§ **What is required**
From the entries below, reproduce exactly the line containing "cyan arrow: (126, 61) -> (158, 86), turned 84", the line containing "green circle: (74, 104) -> (68, 164), moved", and every line in between, with nothing added.

§ **Listed records**
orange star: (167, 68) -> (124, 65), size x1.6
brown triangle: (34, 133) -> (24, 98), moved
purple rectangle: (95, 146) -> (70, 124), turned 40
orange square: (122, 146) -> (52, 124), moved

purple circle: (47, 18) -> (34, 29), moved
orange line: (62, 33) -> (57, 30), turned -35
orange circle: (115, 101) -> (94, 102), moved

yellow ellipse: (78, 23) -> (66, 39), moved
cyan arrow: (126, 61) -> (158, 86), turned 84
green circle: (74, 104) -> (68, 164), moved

==

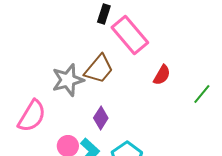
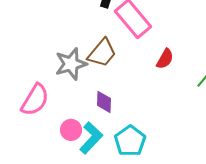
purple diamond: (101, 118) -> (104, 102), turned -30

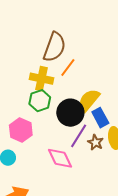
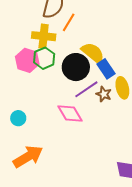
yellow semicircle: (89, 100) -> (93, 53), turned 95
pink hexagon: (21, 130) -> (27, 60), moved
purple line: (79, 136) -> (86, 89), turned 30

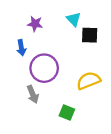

§ **Answer to the problem**
cyan arrow: (126, 61) -> (158, 86), turned 84
green circle: (74, 104) -> (68, 164), moved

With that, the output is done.